TASK DIRECTIONS - Return the data exactly, with all pictures removed.

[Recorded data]
====
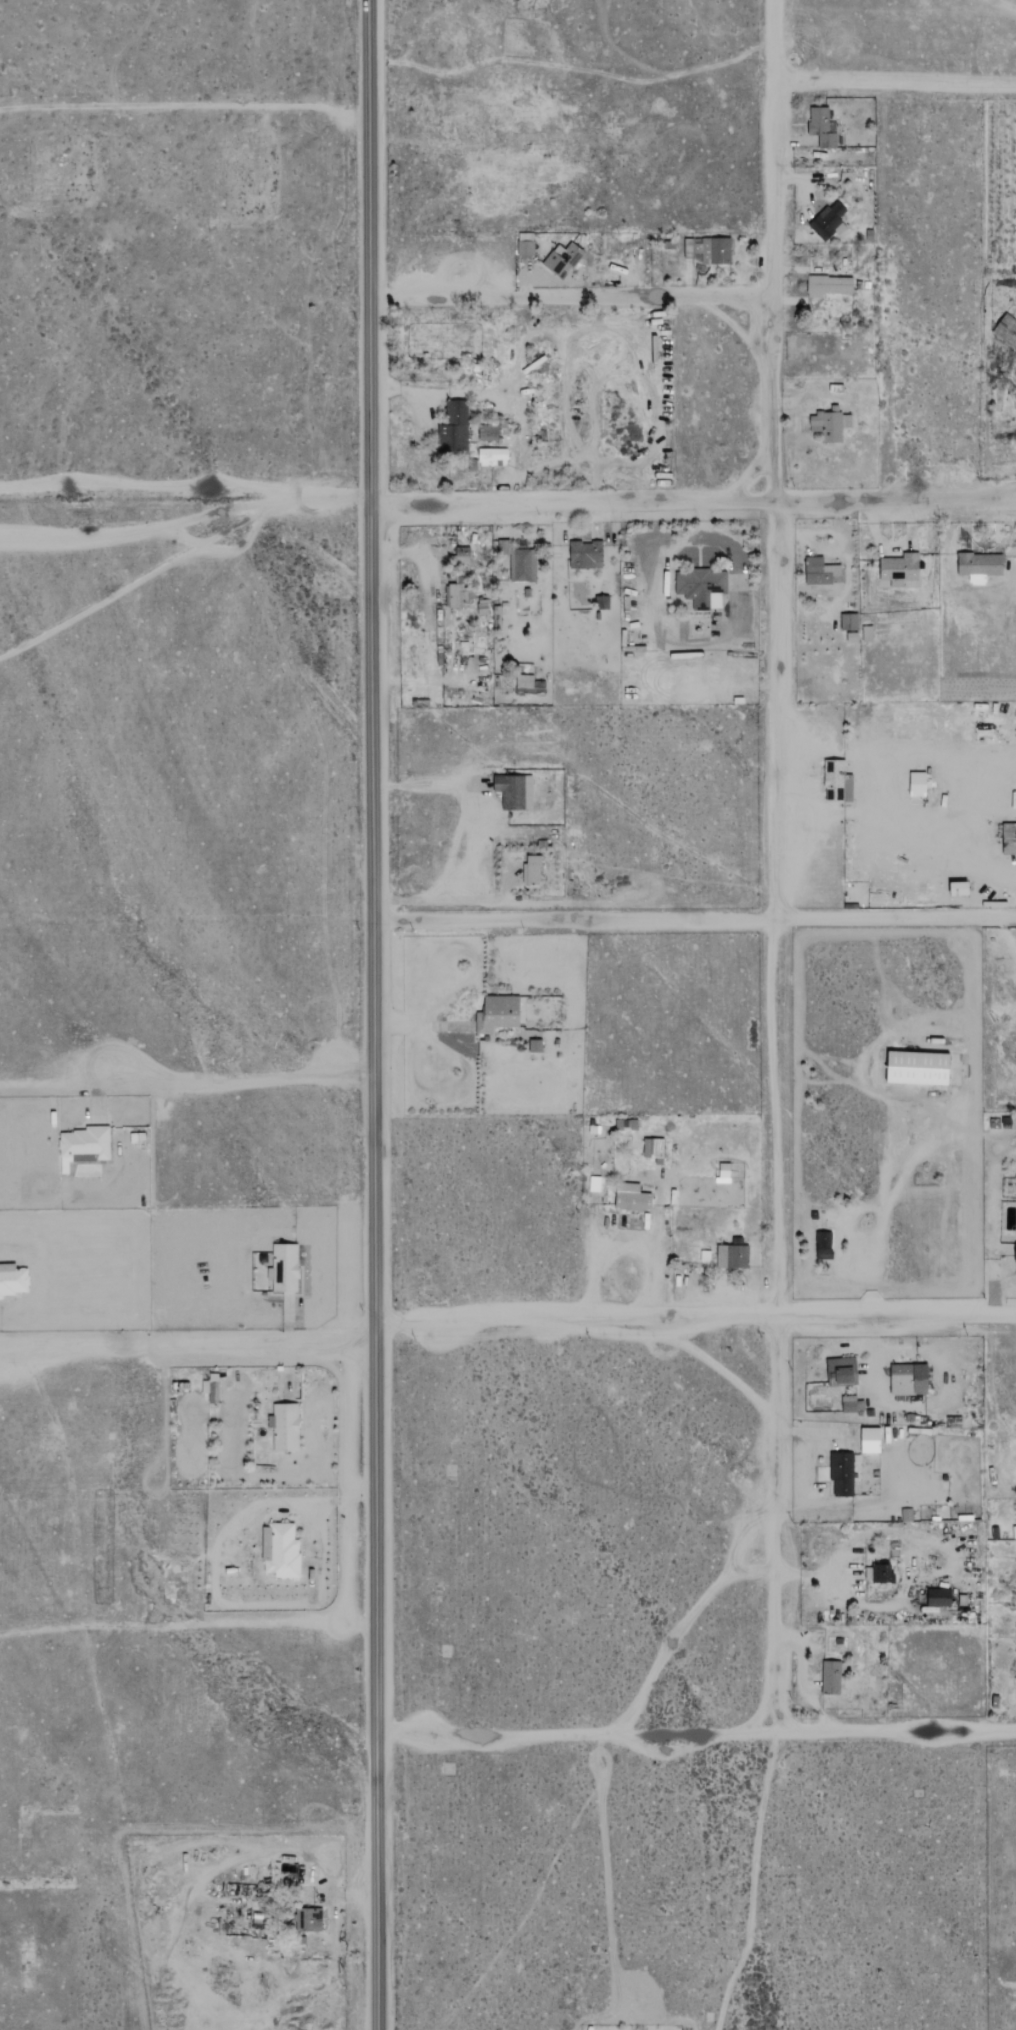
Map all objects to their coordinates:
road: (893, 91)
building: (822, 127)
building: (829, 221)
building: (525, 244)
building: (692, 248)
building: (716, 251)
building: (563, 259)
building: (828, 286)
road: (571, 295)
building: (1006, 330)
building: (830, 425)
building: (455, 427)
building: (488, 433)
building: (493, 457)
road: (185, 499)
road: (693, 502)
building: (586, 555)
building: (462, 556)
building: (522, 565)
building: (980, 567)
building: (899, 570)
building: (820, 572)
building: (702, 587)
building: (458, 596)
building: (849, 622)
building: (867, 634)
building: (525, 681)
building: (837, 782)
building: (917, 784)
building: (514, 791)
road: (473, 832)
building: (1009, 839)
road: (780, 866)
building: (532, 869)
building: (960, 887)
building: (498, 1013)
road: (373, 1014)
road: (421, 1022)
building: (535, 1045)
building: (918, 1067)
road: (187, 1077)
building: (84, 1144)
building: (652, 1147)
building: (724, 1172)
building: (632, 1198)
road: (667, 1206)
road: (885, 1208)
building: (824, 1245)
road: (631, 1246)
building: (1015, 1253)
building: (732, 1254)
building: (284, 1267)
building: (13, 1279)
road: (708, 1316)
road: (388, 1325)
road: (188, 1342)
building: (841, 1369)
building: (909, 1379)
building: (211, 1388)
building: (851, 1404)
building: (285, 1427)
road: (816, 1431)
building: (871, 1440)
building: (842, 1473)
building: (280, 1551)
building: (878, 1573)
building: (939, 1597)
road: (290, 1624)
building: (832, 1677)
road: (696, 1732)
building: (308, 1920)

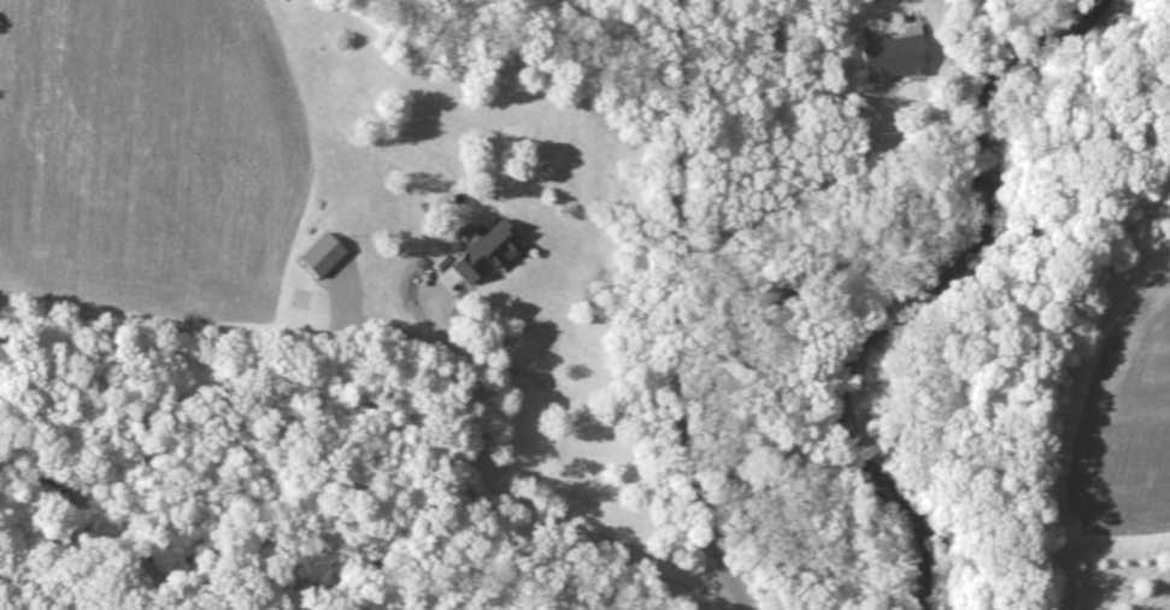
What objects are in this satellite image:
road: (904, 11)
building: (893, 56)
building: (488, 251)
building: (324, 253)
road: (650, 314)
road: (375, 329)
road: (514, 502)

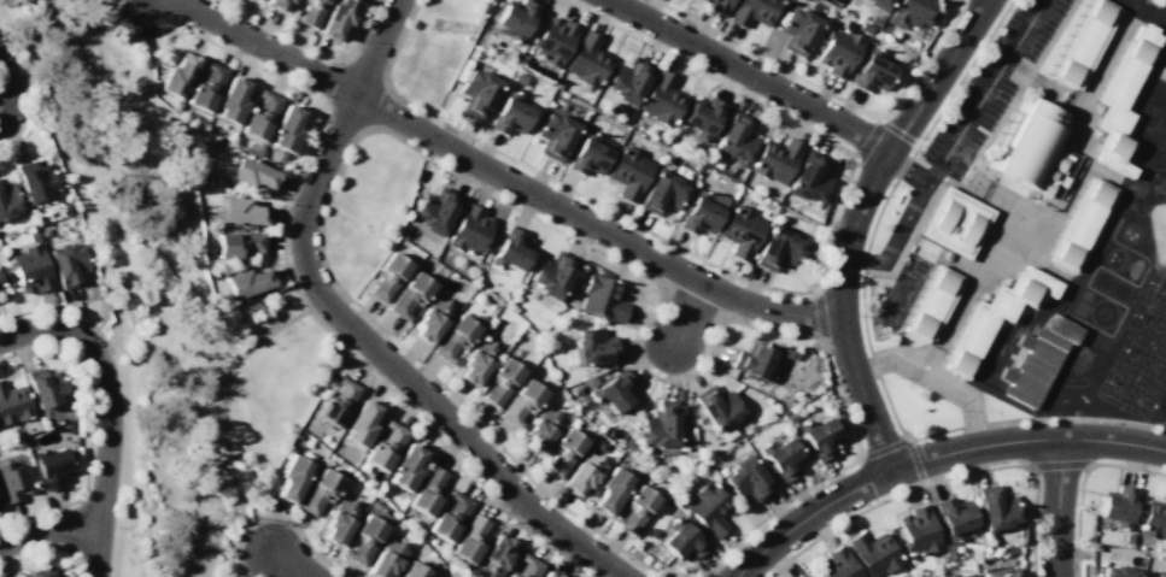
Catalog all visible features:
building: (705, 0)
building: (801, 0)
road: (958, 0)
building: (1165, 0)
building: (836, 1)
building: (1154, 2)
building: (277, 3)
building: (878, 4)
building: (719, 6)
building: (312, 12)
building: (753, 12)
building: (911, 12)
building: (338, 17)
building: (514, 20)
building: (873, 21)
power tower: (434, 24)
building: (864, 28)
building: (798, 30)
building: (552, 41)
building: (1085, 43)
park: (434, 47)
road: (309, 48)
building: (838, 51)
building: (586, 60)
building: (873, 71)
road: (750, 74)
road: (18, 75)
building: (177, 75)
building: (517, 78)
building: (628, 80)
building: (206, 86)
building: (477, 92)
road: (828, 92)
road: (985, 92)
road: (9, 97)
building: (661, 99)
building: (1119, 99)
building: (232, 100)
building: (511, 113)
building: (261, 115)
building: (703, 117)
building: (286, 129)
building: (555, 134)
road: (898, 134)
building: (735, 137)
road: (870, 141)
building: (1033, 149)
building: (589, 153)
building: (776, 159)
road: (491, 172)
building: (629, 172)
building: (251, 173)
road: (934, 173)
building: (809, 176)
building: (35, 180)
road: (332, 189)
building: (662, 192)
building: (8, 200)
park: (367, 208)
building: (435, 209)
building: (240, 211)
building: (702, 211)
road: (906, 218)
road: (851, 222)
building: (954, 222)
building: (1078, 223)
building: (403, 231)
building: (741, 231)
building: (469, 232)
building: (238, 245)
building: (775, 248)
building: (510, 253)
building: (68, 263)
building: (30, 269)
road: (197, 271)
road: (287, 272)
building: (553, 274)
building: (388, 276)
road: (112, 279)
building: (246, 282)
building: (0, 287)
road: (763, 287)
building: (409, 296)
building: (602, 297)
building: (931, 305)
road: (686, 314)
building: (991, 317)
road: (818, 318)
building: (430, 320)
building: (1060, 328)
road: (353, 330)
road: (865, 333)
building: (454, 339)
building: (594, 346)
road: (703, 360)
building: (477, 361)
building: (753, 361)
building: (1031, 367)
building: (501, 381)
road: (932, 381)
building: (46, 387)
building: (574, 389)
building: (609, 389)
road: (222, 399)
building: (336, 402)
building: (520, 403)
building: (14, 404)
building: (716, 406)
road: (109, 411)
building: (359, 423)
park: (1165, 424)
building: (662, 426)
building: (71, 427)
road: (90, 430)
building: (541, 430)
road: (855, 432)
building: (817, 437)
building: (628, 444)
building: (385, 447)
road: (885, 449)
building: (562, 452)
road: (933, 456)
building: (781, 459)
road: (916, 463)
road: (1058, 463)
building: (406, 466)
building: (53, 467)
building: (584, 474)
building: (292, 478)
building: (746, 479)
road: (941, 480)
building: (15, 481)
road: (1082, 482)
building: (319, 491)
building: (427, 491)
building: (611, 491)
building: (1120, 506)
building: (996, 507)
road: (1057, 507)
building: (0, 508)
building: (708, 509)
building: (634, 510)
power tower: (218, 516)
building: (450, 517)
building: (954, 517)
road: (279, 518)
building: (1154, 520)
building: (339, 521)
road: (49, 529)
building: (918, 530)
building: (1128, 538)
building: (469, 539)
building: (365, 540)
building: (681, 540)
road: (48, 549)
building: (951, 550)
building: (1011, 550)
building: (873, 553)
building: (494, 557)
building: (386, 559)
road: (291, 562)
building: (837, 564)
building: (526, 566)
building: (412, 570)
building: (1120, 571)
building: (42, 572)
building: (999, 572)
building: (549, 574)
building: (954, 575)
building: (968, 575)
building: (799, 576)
====
EXPECTED OUTPUT -
Map all objects to their coordinates:
road: (893, 91)
building: (822, 127)
building: (829, 221)
building: (525, 244)
building: (692, 248)
building: (716, 251)
building: (563, 259)
building: (828, 286)
road: (571, 295)
building: (1006, 330)
building: (830, 425)
building: (455, 427)
building: (488, 433)
building: (493, 457)
road: (185, 499)
road: (693, 502)
building: (586, 555)
building: (462, 556)
building: (522, 565)
building: (980, 567)
building: (899, 570)
building: (820, 572)
building: (702, 587)
building: (458, 596)
building: (849, 622)
building: (867, 634)
building: (525, 681)
building: (837, 782)
building: (917, 784)
building: (514, 791)
road: (473, 832)
building: (1009, 839)
road: (780, 866)
building: (532, 869)
building: (960, 887)
building: (498, 1013)
road: (373, 1014)
road: (421, 1022)
building: (535, 1045)
building: (918, 1067)
road: (187, 1077)
building: (84, 1144)
building: (652, 1147)
building: (724, 1172)
building: (632, 1198)
road: (667, 1206)
road: (885, 1208)
building: (824, 1245)
road: (631, 1246)
building: (1015, 1253)
building: (732, 1254)
building: (284, 1267)
building: (13, 1279)
road: (708, 1316)
road: (388, 1325)
road: (188, 1342)
building: (841, 1369)
building: (909, 1379)
building: (211, 1388)
building: (851, 1404)
building: (285, 1427)
road: (816, 1431)
building: (871, 1440)
building: (842, 1473)
building: (280, 1551)
building: (878, 1573)
building: (939, 1597)
road: (290, 1624)
building: (832, 1677)
road: (696, 1732)
building: (308, 1920)

What objects are in this satellite image:
road: (904, 11)
building: (893, 56)
building: (488, 251)
building: (324, 253)
road: (650, 314)
road: (375, 329)
road: (514, 502)

Catalog all visible features:
building: (705, 0)
building: (801, 0)
road: (958, 0)
building: (1165, 0)
building: (836, 1)
building: (1154, 2)
building: (277, 3)
building: (878, 4)
building: (719, 6)
building: (312, 12)
building: (753, 12)
building: (911, 12)
building: (338, 17)
building: (514, 20)
building: (873, 21)
power tower: (434, 24)
building: (864, 28)
building: (798, 30)
building: (552, 41)
building: (1085, 43)
park: (434, 47)
road: (309, 48)
building: (838, 51)
building: (586, 60)
building: (873, 71)
road: (750, 74)
road: (18, 75)
building: (177, 75)
building: (517, 78)
building: (628, 80)
building: (206, 86)
building: (477, 92)
road: (828, 92)
road: (985, 92)
road: (9, 97)
building: (661, 99)
building: (1119, 99)
building: (232, 100)
building: (511, 113)
building: (261, 115)
building: (703, 117)
building: (286, 129)
building: (555, 134)
road: (898, 134)
building: (735, 137)
road: (870, 141)
building: (1033, 149)
building: (589, 153)
building: (776, 159)
road: (491, 172)
building: (629, 172)
building: (251, 173)
road: (934, 173)
building: (809, 176)
building: (35, 180)
road: (332, 189)
building: (662, 192)
building: (8, 200)
park: (367, 208)
building: (435, 209)
building: (240, 211)
building: (702, 211)
road: (906, 218)
road: (851, 222)
building: (954, 222)
building: (1078, 223)
building: (403, 231)
building: (741, 231)
building: (469, 232)
building: (238, 245)
building: (775, 248)
building: (510, 253)
building: (68, 263)
building: (30, 269)
road: (197, 271)
road: (287, 272)
building: (553, 274)
building: (388, 276)
road: (112, 279)
building: (246, 282)
building: (0, 287)
road: (763, 287)
building: (409, 296)
building: (602, 297)
building: (931, 305)
road: (686, 314)
building: (991, 317)
road: (818, 318)
building: (430, 320)
building: (1060, 328)
road: (353, 330)
road: (865, 333)
building: (454, 339)
building: (594, 346)
road: (703, 360)
building: (477, 361)
building: (753, 361)
building: (1031, 367)
building: (501, 381)
road: (932, 381)
building: (46, 387)
building: (574, 389)
building: (609, 389)
road: (222, 399)
building: (336, 402)
building: (520, 403)
building: (14, 404)
building: (716, 406)
road: (109, 411)
building: (359, 423)
park: (1165, 424)
building: (662, 426)
building: (71, 427)
road: (90, 430)
building: (541, 430)
road: (855, 432)
building: (817, 437)
building: (628, 444)
building: (385, 447)
road: (885, 449)
building: (562, 452)
road: (933, 456)
building: (781, 459)
road: (916, 463)
road: (1058, 463)
building: (406, 466)
building: (53, 467)
building: (584, 474)
building: (292, 478)
building: (746, 479)
road: (941, 480)
building: (15, 481)
road: (1082, 482)
building: (319, 491)
building: (427, 491)
building: (611, 491)
building: (1120, 506)
building: (996, 507)
road: (1057, 507)
building: (0, 508)
building: (708, 509)
building: (634, 510)
power tower: (218, 516)
building: (450, 517)
building: (954, 517)
road: (279, 518)
building: (1154, 520)
building: (339, 521)
road: (49, 529)
building: (918, 530)
building: (1128, 538)
building: (469, 539)
building: (365, 540)
building: (681, 540)
road: (48, 549)
building: (951, 550)
building: (1011, 550)
building: (873, 553)
building: (494, 557)
building: (386, 559)
road: (291, 562)
building: (837, 564)
building: (526, 566)
building: (412, 570)
building: (1120, 571)
building: (42, 572)
building: (999, 572)
building: (549, 574)
building: (954, 575)
building: (968, 575)
building: (799, 576)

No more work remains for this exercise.